**Data for this task**.
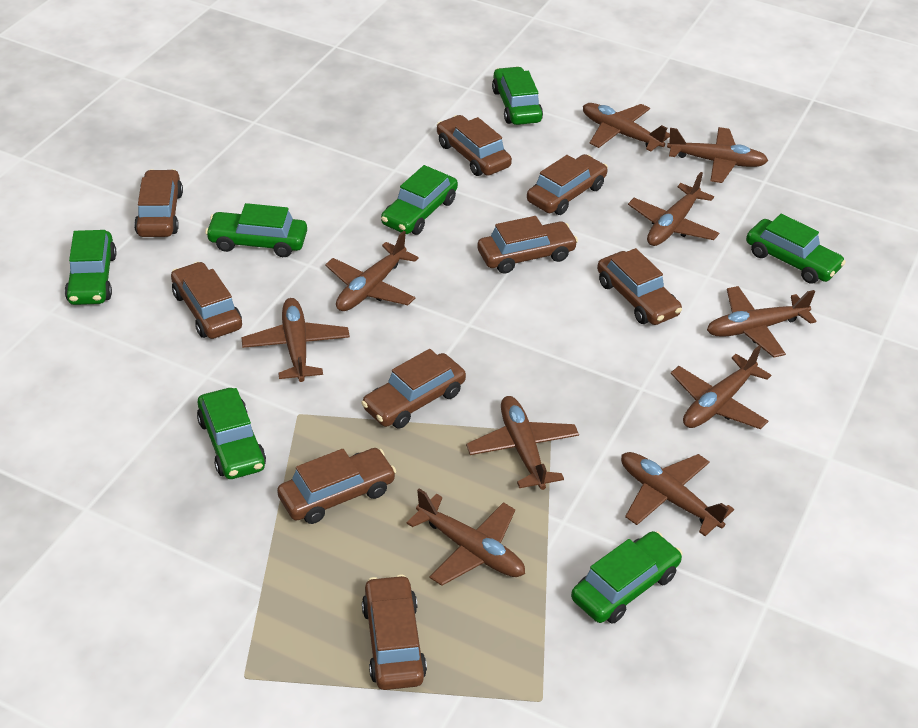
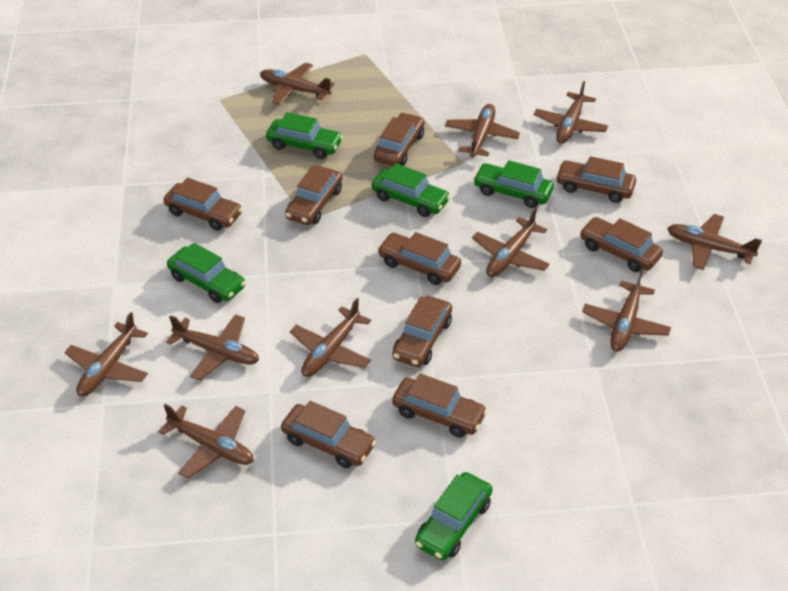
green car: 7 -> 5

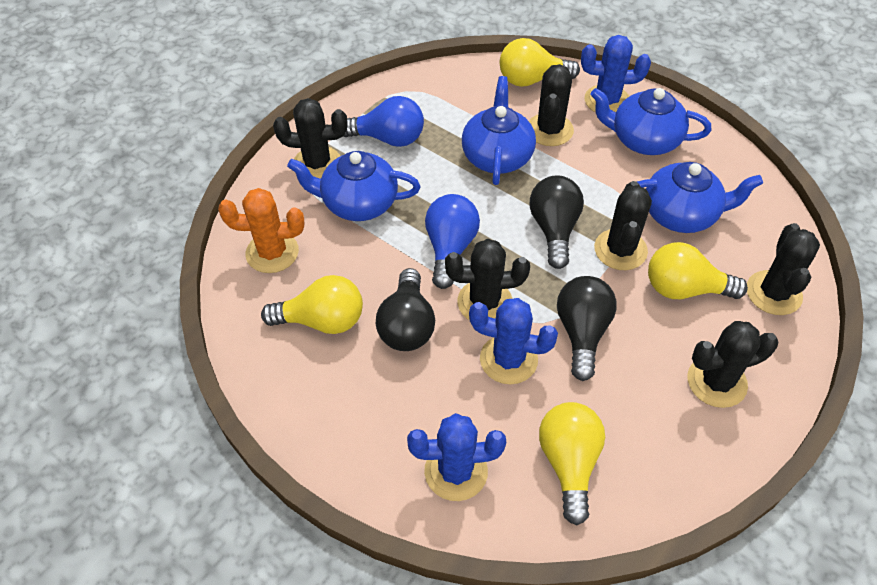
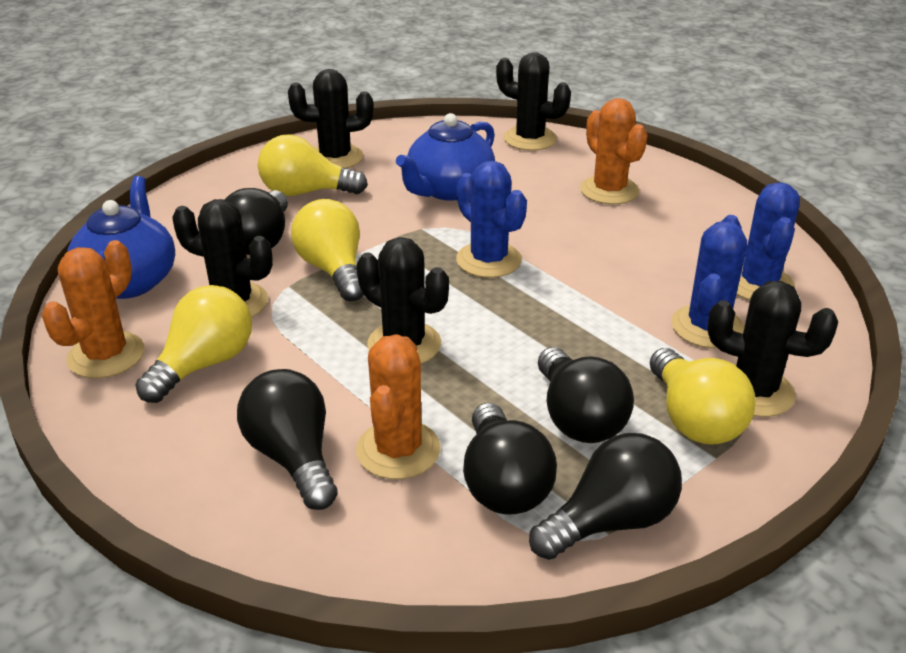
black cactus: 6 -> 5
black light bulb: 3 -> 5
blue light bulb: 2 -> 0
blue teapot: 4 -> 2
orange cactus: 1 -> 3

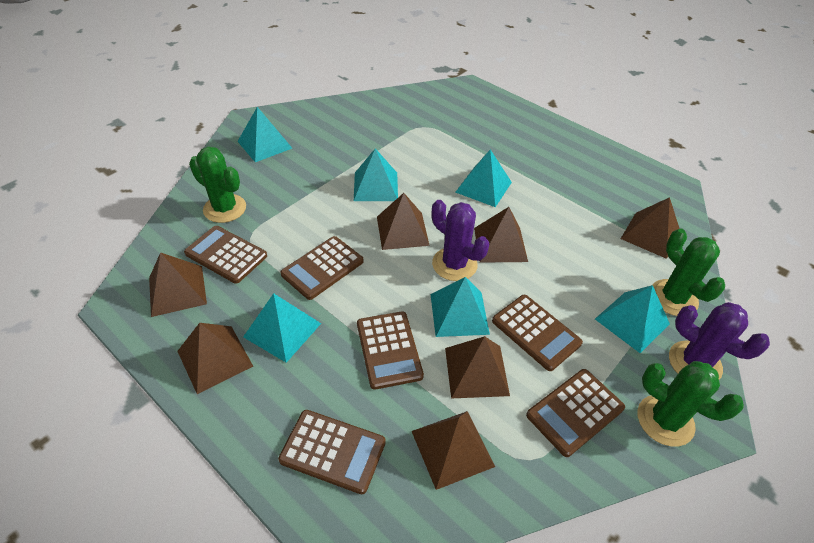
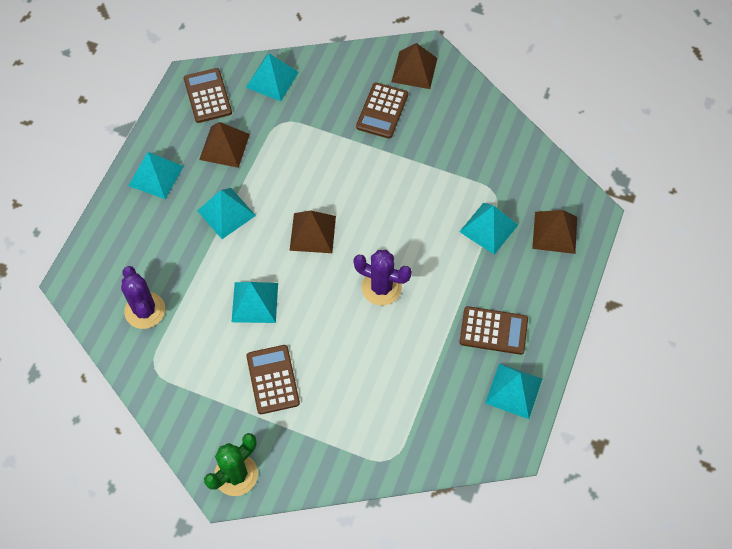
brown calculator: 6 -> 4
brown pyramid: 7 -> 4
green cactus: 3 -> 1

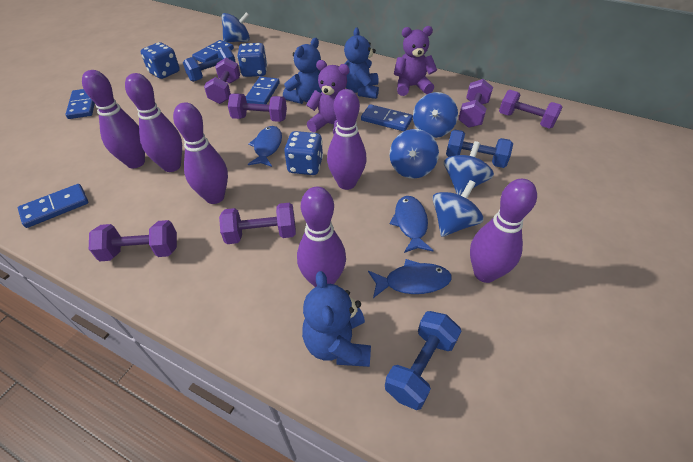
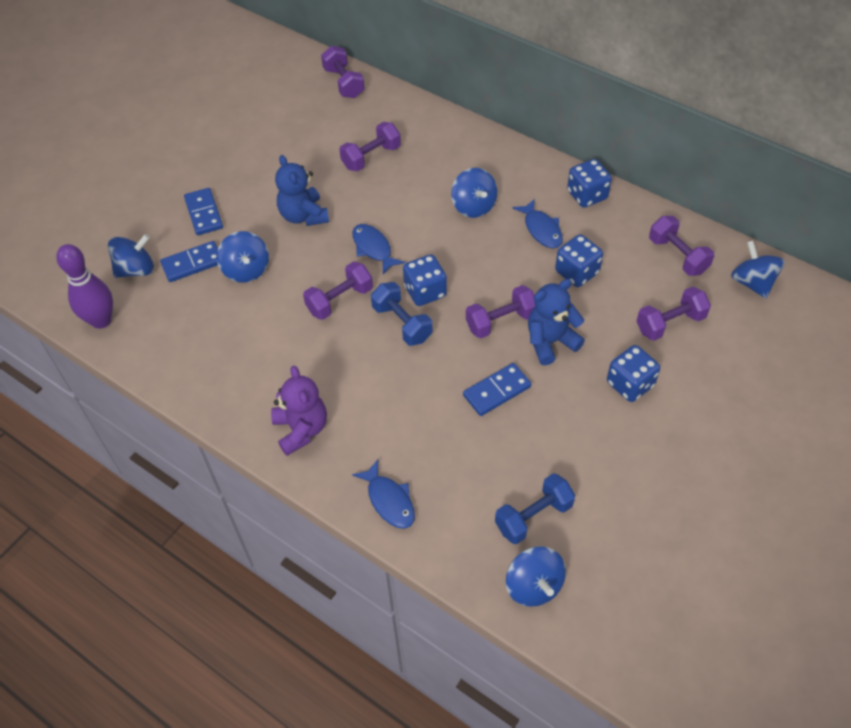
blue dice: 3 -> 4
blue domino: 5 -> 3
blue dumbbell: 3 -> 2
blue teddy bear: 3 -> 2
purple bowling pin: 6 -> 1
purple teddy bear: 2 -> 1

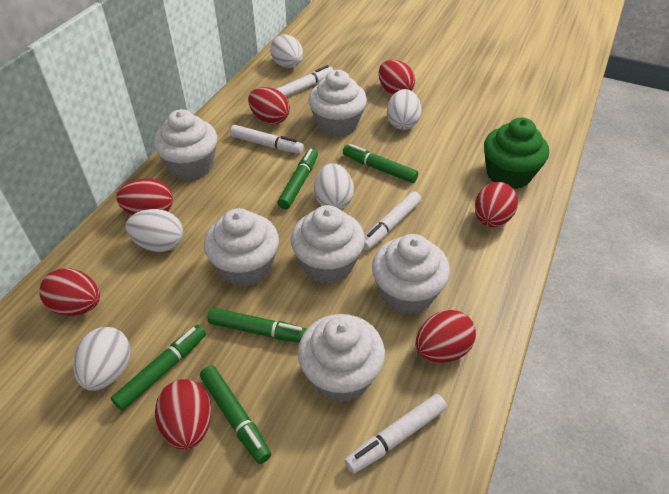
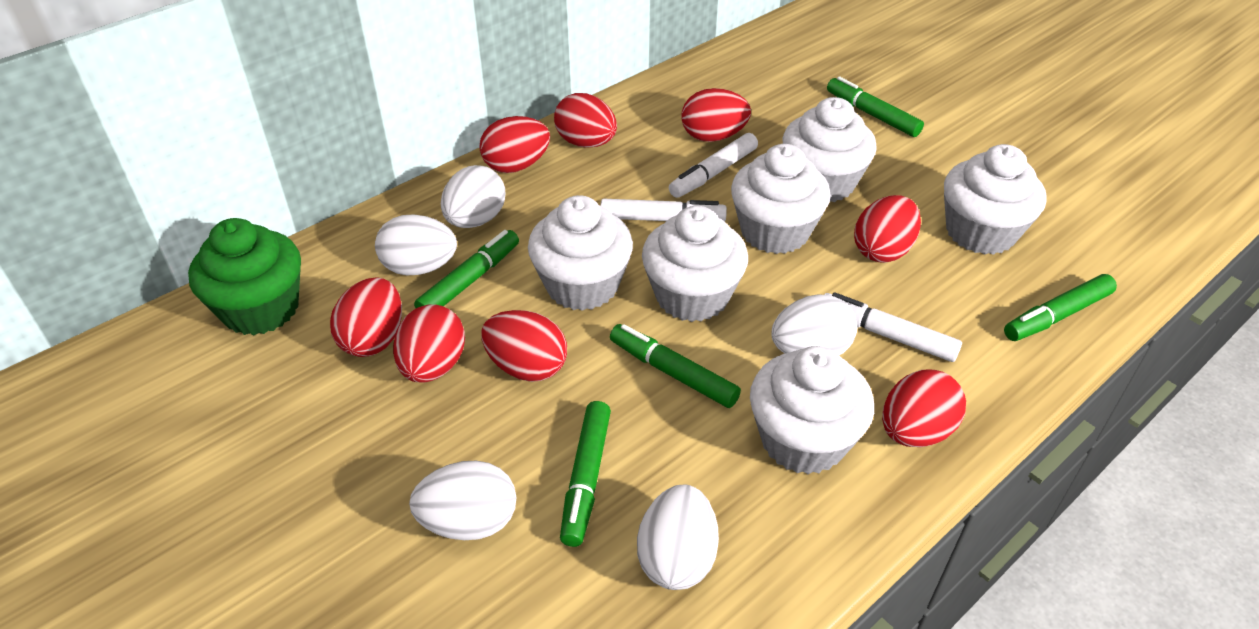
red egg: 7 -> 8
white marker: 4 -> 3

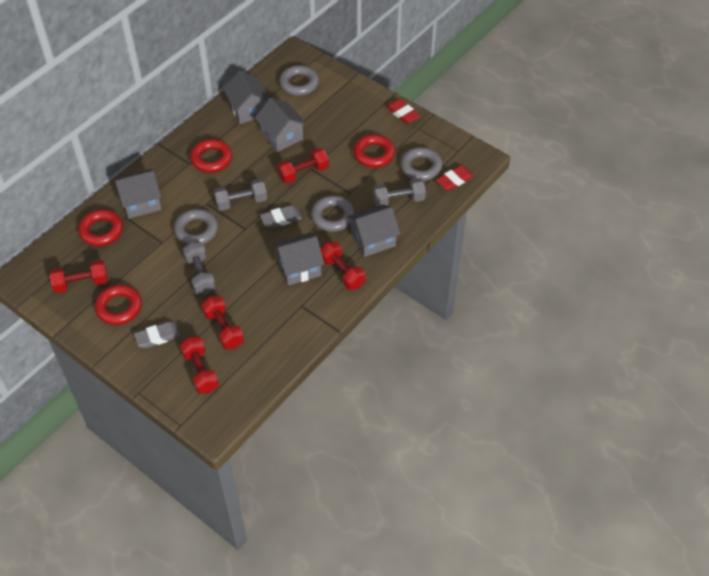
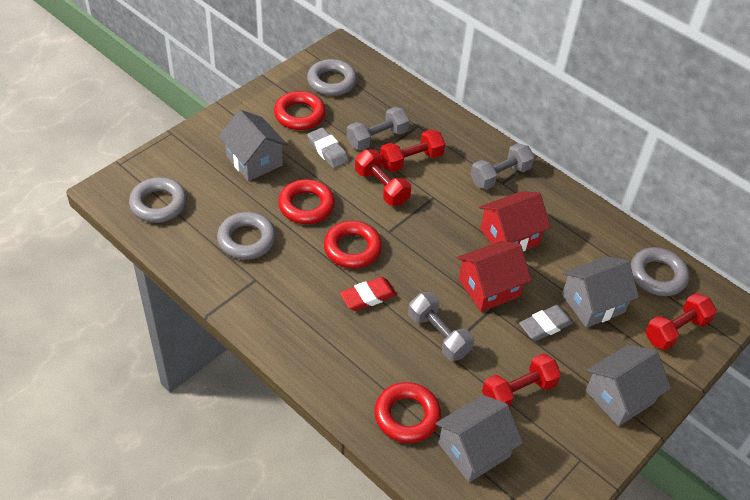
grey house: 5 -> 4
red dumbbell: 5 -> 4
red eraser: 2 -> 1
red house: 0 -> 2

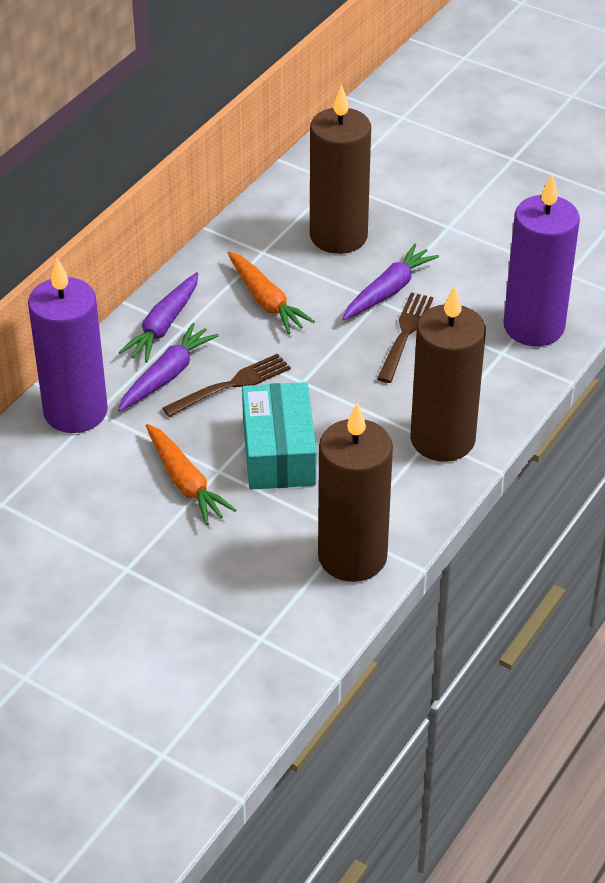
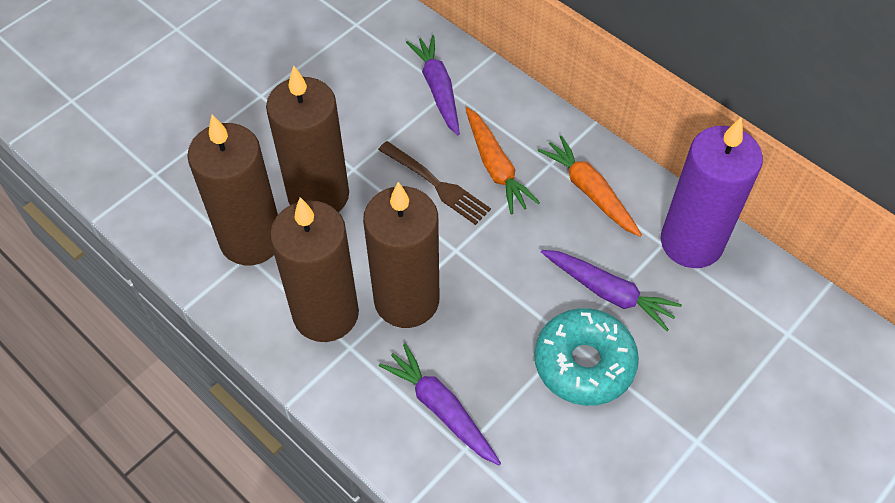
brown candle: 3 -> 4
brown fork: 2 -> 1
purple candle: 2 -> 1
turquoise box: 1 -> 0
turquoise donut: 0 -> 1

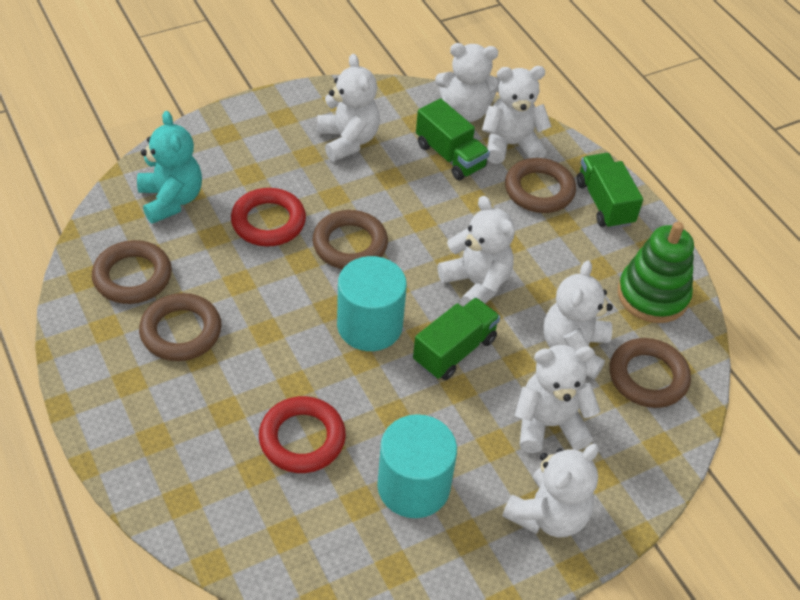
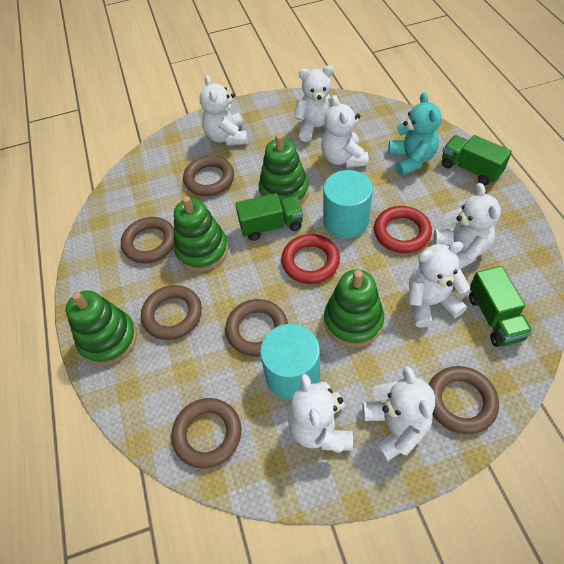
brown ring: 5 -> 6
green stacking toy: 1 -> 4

**Problem to work on**. Leave the pictures out and restate exactly the lines from the one that has "blue teapot: 4 -> 2" through the final line of the entries above, both ends included.

**Answer for the task**.
blue teapot: 4 -> 2
orange cactus: 1 -> 3

brown calculator: 6 -> 4
brown pyramid: 7 -> 4
green cactus: 3 -> 1

blue dice: 3 -> 4
blue domino: 5 -> 3
blue dumbbell: 3 -> 2
blue teddy bear: 3 -> 2
purple bowling pin: 6 -> 1
purple teddy bear: 2 -> 1

red egg: 7 -> 8
white marker: 4 -> 3

grey house: 5 -> 4
red dumbbell: 5 -> 4
red eraser: 2 -> 1
red house: 0 -> 2

brown candle: 3 -> 4
brown fork: 2 -> 1
purple candle: 2 -> 1
turquoise box: 1 -> 0
turquoise donut: 0 -> 1

brown ring: 5 -> 6
green stacking toy: 1 -> 4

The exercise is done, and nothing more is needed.